Transcribe the data that follows. Match it character for character.

————————

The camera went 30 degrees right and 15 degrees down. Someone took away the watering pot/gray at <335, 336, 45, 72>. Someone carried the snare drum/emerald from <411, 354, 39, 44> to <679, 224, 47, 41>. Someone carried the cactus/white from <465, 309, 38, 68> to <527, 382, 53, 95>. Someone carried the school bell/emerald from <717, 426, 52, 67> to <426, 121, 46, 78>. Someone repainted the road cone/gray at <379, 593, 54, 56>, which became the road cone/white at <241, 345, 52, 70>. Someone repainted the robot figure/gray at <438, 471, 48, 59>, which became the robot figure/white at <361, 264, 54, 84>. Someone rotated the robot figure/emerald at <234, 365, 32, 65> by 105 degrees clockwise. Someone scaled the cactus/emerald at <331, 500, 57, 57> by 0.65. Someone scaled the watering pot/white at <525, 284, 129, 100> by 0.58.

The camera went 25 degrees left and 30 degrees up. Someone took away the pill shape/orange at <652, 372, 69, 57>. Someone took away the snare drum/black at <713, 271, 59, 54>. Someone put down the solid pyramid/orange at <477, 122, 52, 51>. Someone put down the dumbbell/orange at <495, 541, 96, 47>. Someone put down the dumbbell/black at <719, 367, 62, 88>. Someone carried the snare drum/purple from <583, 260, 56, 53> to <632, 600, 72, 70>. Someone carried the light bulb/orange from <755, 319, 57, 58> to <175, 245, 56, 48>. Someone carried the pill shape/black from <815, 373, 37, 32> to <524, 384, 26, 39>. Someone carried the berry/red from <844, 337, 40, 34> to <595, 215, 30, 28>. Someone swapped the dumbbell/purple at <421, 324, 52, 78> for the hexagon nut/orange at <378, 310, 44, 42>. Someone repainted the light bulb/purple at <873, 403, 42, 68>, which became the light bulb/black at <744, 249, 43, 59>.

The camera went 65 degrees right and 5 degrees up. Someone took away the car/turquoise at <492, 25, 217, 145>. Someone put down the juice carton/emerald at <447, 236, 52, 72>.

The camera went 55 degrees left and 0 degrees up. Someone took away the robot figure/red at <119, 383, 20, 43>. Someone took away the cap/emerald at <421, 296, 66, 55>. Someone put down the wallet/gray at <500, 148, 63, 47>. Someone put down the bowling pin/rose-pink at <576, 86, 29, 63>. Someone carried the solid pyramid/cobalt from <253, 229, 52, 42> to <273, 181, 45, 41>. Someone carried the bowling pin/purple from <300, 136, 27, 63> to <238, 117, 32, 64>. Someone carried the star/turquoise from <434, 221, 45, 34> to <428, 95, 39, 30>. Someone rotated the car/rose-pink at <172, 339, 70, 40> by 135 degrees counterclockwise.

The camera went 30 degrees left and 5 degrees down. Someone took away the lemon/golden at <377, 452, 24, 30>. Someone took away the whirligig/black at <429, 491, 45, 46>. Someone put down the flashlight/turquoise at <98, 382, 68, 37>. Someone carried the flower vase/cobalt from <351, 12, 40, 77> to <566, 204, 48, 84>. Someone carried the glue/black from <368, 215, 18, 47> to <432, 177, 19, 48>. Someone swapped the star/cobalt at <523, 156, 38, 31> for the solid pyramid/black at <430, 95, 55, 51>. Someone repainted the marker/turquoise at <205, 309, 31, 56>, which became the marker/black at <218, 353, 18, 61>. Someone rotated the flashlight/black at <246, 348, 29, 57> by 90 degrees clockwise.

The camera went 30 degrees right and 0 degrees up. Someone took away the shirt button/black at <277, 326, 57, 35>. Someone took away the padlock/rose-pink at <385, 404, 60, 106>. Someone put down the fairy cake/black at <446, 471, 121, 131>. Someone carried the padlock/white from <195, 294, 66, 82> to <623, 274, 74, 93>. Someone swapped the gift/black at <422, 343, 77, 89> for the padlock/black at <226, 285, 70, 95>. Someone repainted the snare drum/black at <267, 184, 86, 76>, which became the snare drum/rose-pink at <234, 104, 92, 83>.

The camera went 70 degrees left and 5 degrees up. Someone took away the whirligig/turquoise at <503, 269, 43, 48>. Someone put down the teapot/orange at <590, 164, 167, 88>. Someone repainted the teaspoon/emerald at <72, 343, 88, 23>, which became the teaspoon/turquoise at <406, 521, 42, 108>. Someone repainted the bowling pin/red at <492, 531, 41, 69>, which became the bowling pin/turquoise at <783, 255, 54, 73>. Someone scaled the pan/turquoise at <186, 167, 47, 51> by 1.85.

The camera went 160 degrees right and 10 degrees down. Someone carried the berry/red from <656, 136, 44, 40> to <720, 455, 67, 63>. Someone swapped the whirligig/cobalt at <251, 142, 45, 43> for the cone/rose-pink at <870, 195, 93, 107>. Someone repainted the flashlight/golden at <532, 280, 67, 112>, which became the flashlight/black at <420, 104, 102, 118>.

————————

**Final answer**:
The camera went 30 degrees right and 15 degrees down. Someone took away the watering pot/gray at <335, 336, 45, 72>. Someone carried the snare drum/emerald from <411, 354, 39, 44> to <679, 224, 47, 41>. Someone carried the cactus/white from <465, 309, 38, 68> to <527, 382, 53, 95>. Someone carried the school bell/emerald from <717, 426, 52, 67> to <426, 121, 46, 78>. Someone repainted the road cone/gray at <379, 593, 54, 56>, which became the road cone/white at <241, 345, 52, 70>. Someone repainted the robot figure/gray at <438, 471, 48, 59>, which became the robot figure/white at <361, 264, 54, 84>. Someone rotated the robot figure/emerald at <234, 365, 32, 65> by 105 degrees clockwise. Someone scaled the cactus/emerald at <331, 500, 57, 57> by 0.65. Someone scaled the watering pot/white at <525, 284, 129, 100> by 0.58.

The camera went 25 degrees left and 30 degrees up. Someone took away the pill shape/orange at <652, 372, 69, 57>. Someone took away the snare drum/black at <713, 271, 59, 54>. Someone put down the solid pyramid/orange at <477, 122, 52, 51>. Someone put down the dumbbell/orange at <495, 541, 96, 47>. Someone put down the dumbbell/black at <719, 367, 62, 88>. Someone carried the snare drum/purple from <583, 260, 56, 53> to <632, 600, 72, 70>. Someone carried the light bulb/orange from <755, 319, 57, 58> to <175, 245, 56, 48>. Someone carried the pill shape/black from <815, 373, 37, 32> to <524, 384, 26, 39>. Someone carried the berry/red from <844, 337, 40, 34> to <595, 215, 30, 28>. Someone swapped the dumbbell/purple at <421, 324, 52, 78> for the hexagon nut/orange at <378, 310, 44, 42>. Someone repainted the light bulb/purple at <873, 403, 42, 68>, which became the light bulb/black at <744, 249, 43, 59>.

The camera went 65 degrees right and 5 degrees up. Someone took away the car/turquoise at <492, 25, 217, 145>. Someone put down the juice carton/emerald at <447, 236, 52, 72>.

The camera went 55 degrees left and 0 degrees up. Someone took away the robot figure/red at <119, 383, 20, 43>. Someone took away the cap/emerald at <421, 296, 66, 55>. Someone put down the wallet/gray at <500, 148, 63, 47>. Someone put down the bowling pin/rose-pink at <576, 86, 29, 63>. Someone carried the solid pyramid/cobalt from <253, 229, 52, 42> to <273, 181, 45, 41>. Someone carried the bowling pin/purple from <300, 136, 27, 63> to <238, 117, 32, 64>. Someone carried the star/turquoise from <434, 221, 45, 34> to <428, 95, 39, 30>. Someone rotated the car/rose-pink at <172, 339, 70, 40> by 135 degrees counterclockwise.

The camera went 30 degrees left and 5 degrees down. Someone took away the lemon/golden at <377, 452, 24, 30>. Someone took away the whirligig/black at <429, 491, 45, 46>. Someone put down the flashlight/turquoise at <98, 382, 68, 37>. Someone carried the flower vase/cobalt from <351, 12, 40, 77> to <566, 204, 48, 84>. Someone carried the glue/black from <368, 215, 18, 47> to <432, 177, 19, 48>. Someone swapped the star/cobalt at <523, 156, 38, 31> for the solid pyramid/black at <430, 95, 55, 51>. Someone repainted the marker/turquoise at <205, 309, 31, 56>, which became the marker/black at <218, 353, 18, 61>. Someone rotated the flashlight/black at <246, 348, 29, 57> by 90 degrees clockwise.

The camera went 30 degrees right and 0 degrees up. Someone took away the shirt button/black at <277, 326, 57, 35>. Someone took away the padlock/rose-pink at <385, 404, 60, 106>. Someone put down the fairy cake/black at <446, 471, 121, 131>. Someone carried the padlock/white from <195, 294, 66, 82> to <623, 274, 74, 93>. Someone swapped the gift/black at <422, 343, 77, 89> for the padlock/black at <226, 285, 70, 95>. Someone repainted the snare drum/black at <267, 184, 86, 76>, which became the snare drum/rose-pink at <234, 104, 92, 83>.

The camera went 70 degrees left and 5 degrees up. Someone took away the whirligig/turquoise at <503, 269, 43, 48>. Someone put down the teapot/orange at <590, 164, 167, 88>. Someone repainted the teaspoon/emerald at <72, 343, 88, 23>, which became the teaspoon/turquoise at <406, 521, 42, 108>. Someone repainted the bowling pin/red at <492, 531, 41, 69>, which became the bowling pin/turquoise at <783, 255, 54, 73>. Someone scaled the pan/turquoise at <186, 167, 47, 51> by 1.85.

The camera went 160 degrees right and 10 degrees down. Someone carried the berry/red from <656, 136, 44, 40> to <720, 455, 67, 63>. Someone swapped the whirligig/cobalt at <251, 142, 45, 43> for the cone/rose-pink at <870, 195, 93, 107>. Someone repainted the flashlight/golden at <532, 280, 67, 112>, which became the flashlight/black at <420, 104, 102, 118>.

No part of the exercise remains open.